==== Records ====
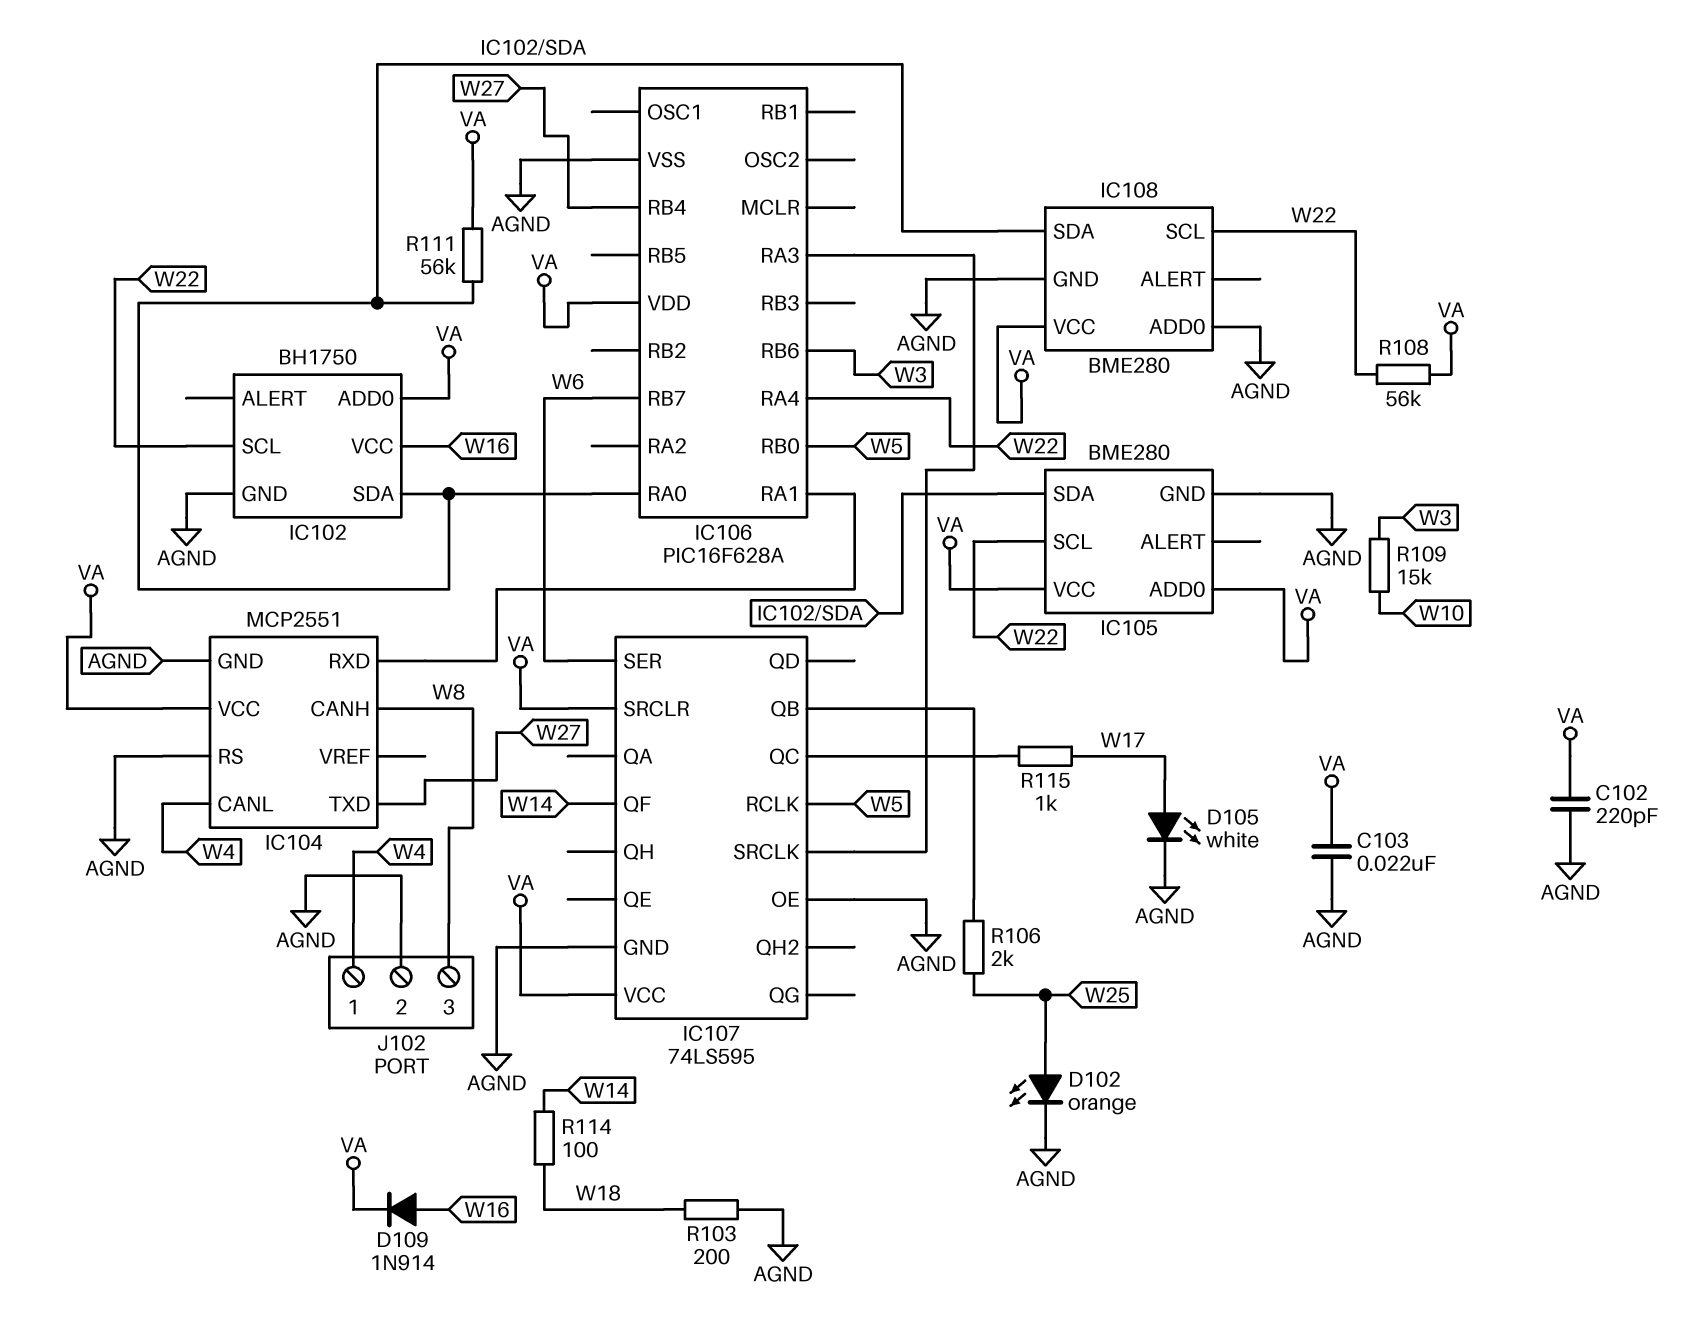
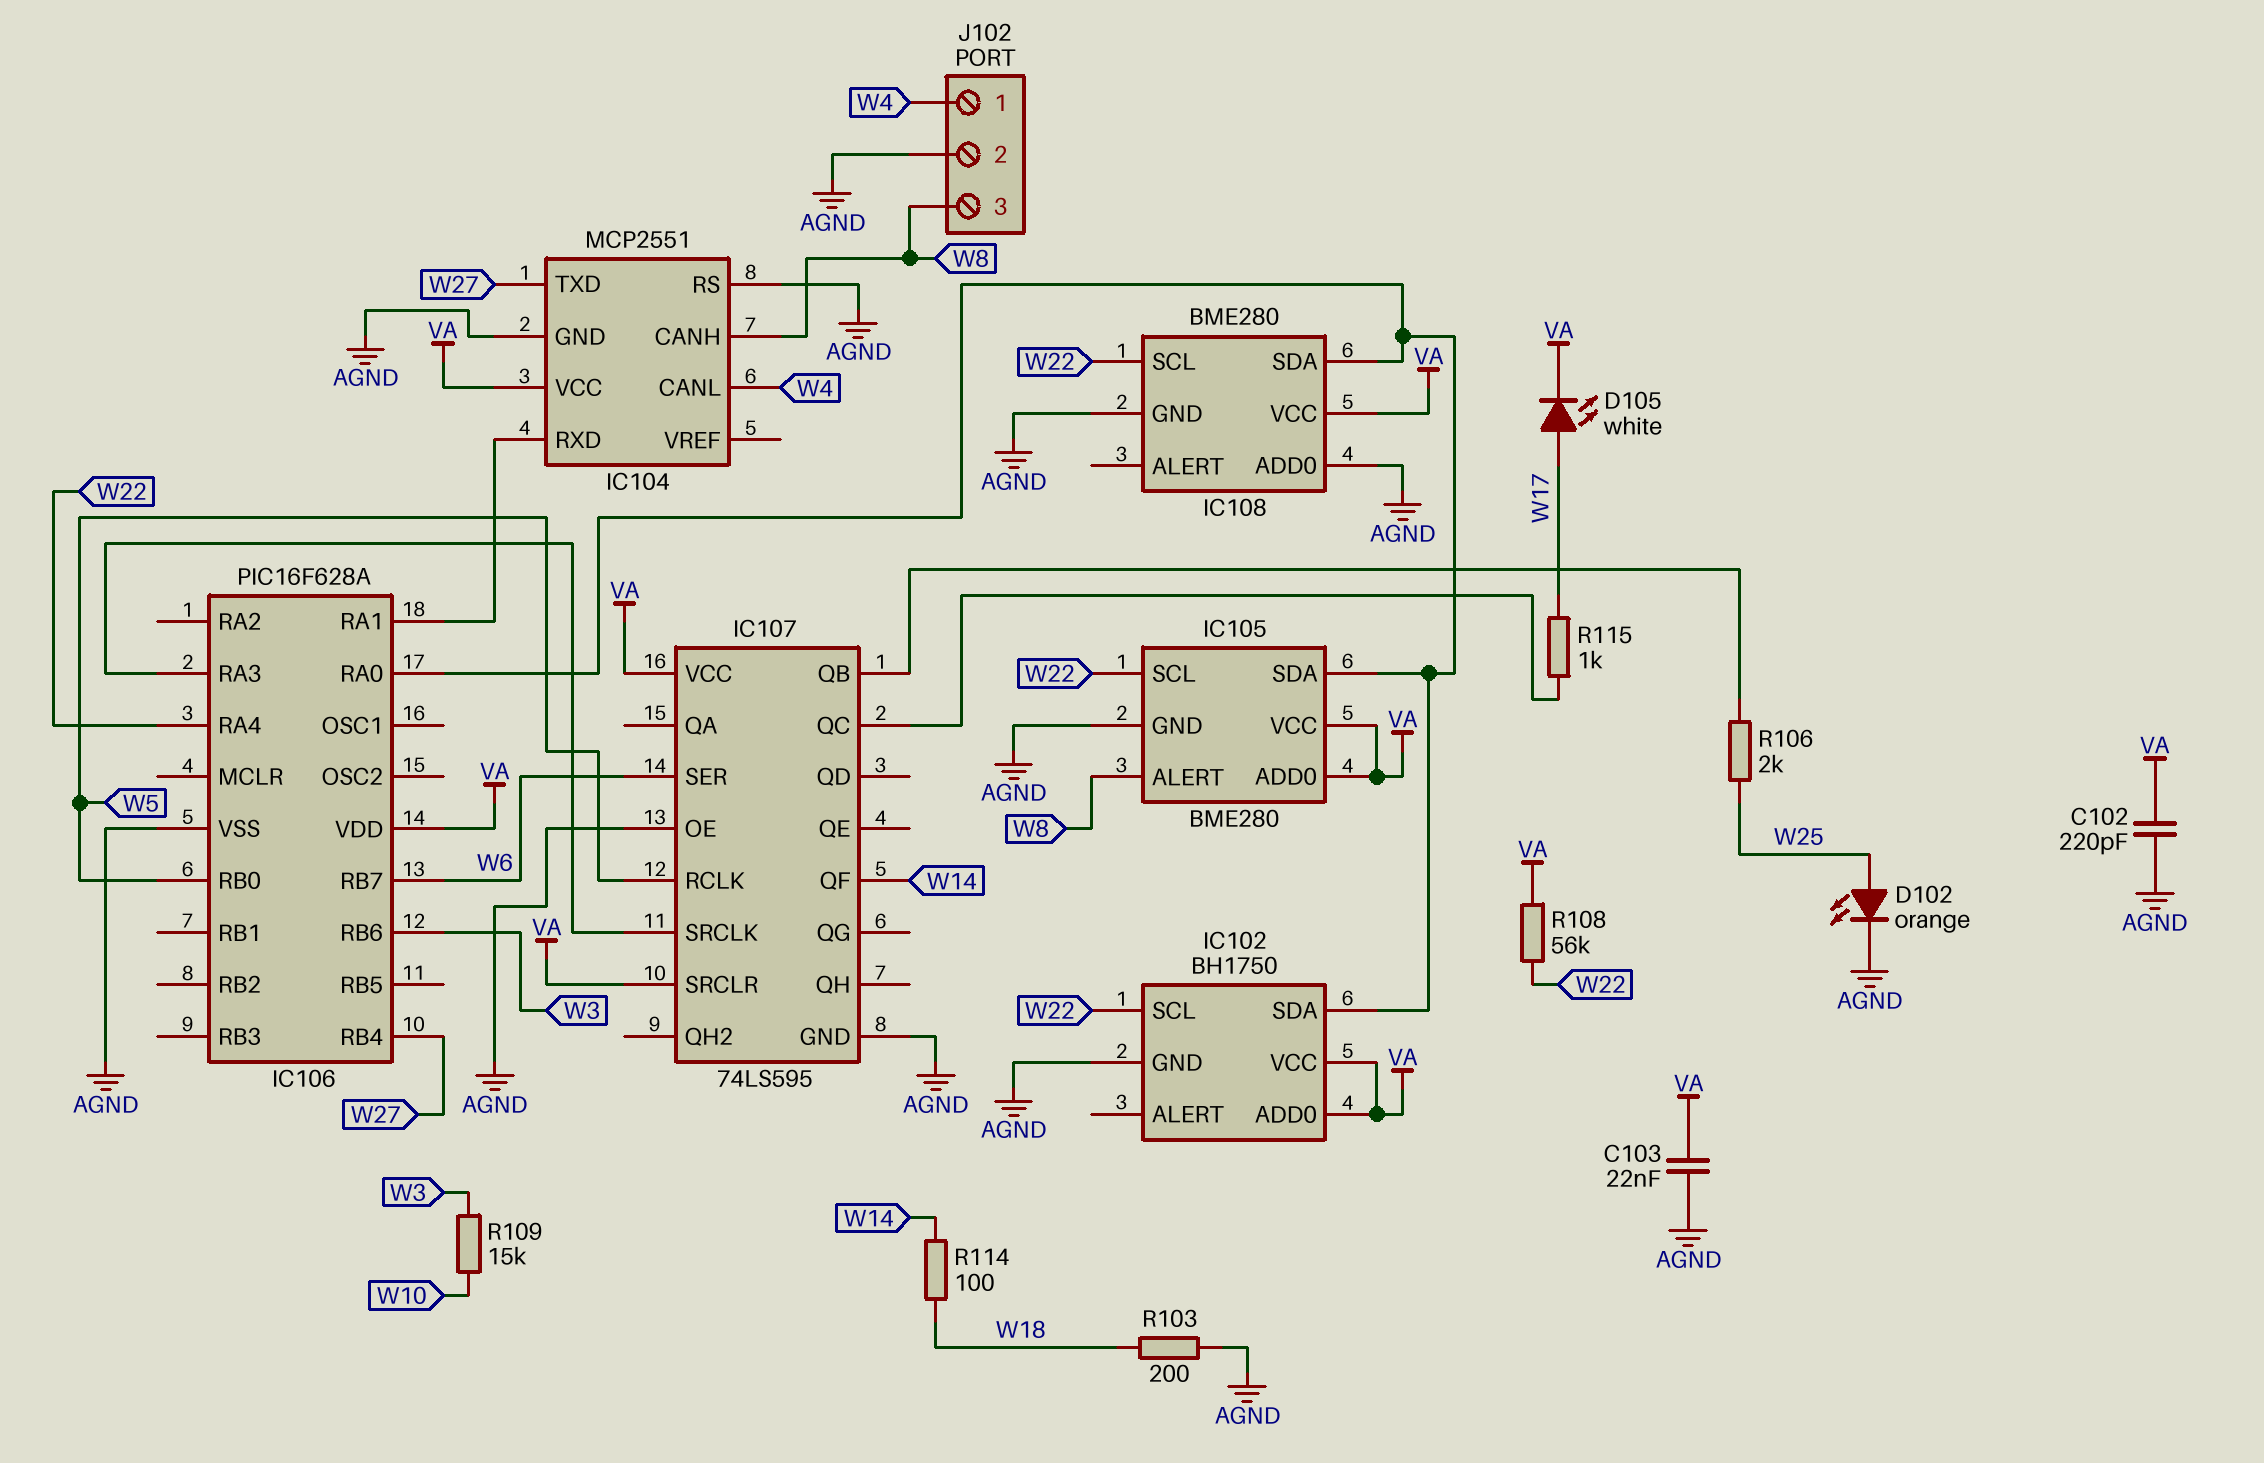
D105: LED white (A W17, K AGND) -> LED white (A W17, K VA)
D109: diode 1N914 (A W16, K VA) -> none
IC102 pin VCC: W16 -> VA
IC105 pin ALERT: none -> W8
R111: 56k (IC102/SDA, VA) -> none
====
How to complete this task –
The records above are to be repeated exactly, with the pictures left out.

Answer space –
D105: LED white (A W17, K AGND) -> LED white (A W17, K VA)
D109: diode 1N914 (A W16, K VA) -> none
IC102 pin VCC: W16 -> VA
IC105 pin ALERT: none -> W8
R111: 56k (IC102/SDA, VA) -> none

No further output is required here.